Type out each record word for word. Pictures stay out.
■ ■ ■ ■ ■
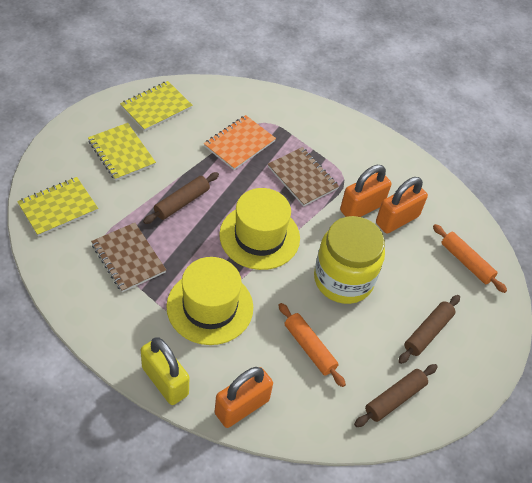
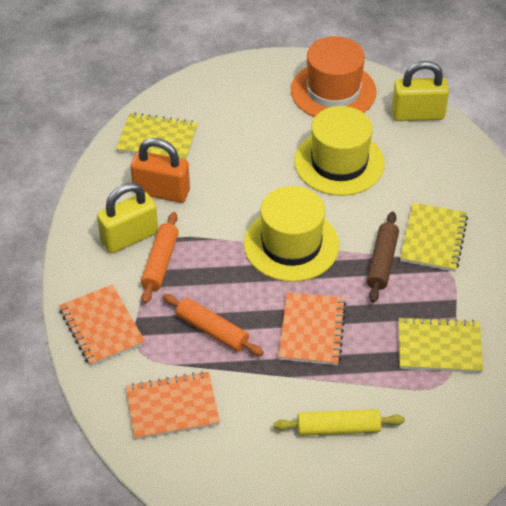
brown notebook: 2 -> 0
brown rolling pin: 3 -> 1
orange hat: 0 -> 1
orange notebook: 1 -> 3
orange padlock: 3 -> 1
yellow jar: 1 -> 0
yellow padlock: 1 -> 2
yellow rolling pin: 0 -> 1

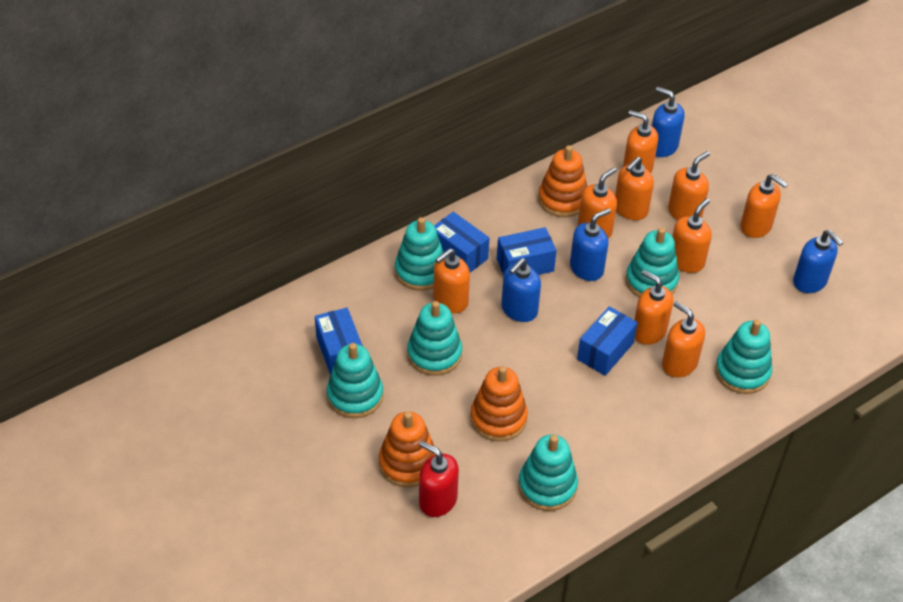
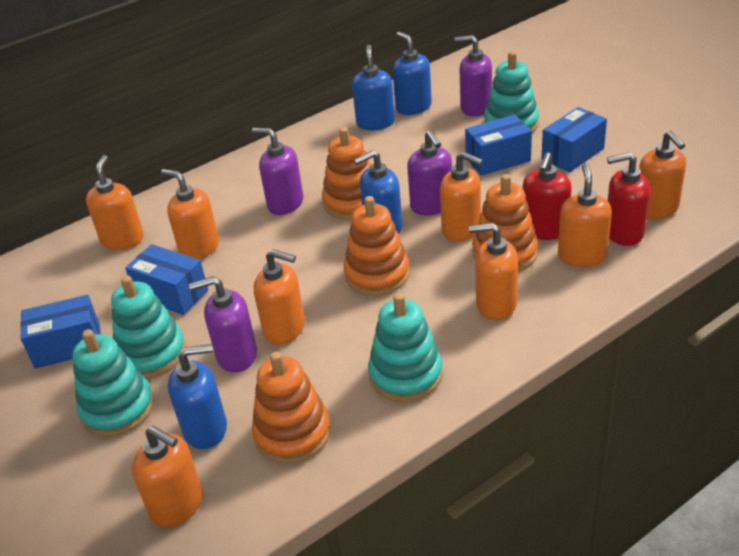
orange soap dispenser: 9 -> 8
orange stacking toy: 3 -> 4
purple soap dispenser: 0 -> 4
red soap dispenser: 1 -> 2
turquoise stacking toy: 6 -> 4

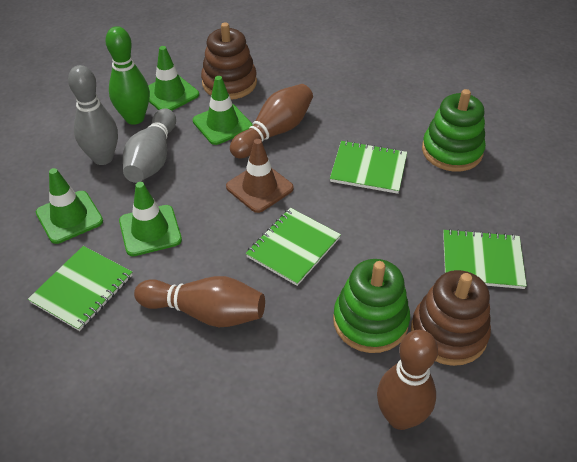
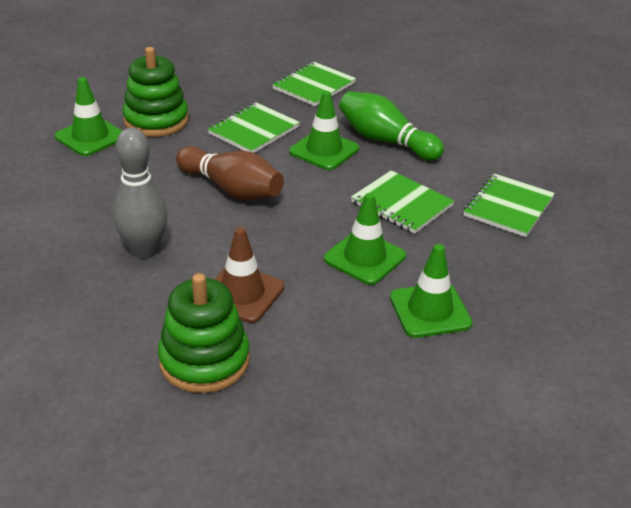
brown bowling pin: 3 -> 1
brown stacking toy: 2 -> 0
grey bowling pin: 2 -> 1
■ ■ ■ ■ ■
Result for this task =
brown notebook: 2 -> 0
brown rolling pin: 3 -> 1
orange hat: 0 -> 1
orange notebook: 1 -> 3
orange padlock: 3 -> 1
yellow jar: 1 -> 0
yellow padlock: 1 -> 2
yellow rolling pin: 0 -> 1

orange soap dispenser: 9 -> 8
orange stacking toy: 3 -> 4
purple soap dispenser: 0 -> 4
red soap dispenser: 1 -> 2
turquoise stacking toy: 6 -> 4

brown bowling pin: 3 -> 1
brown stacking toy: 2 -> 0
grey bowling pin: 2 -> 1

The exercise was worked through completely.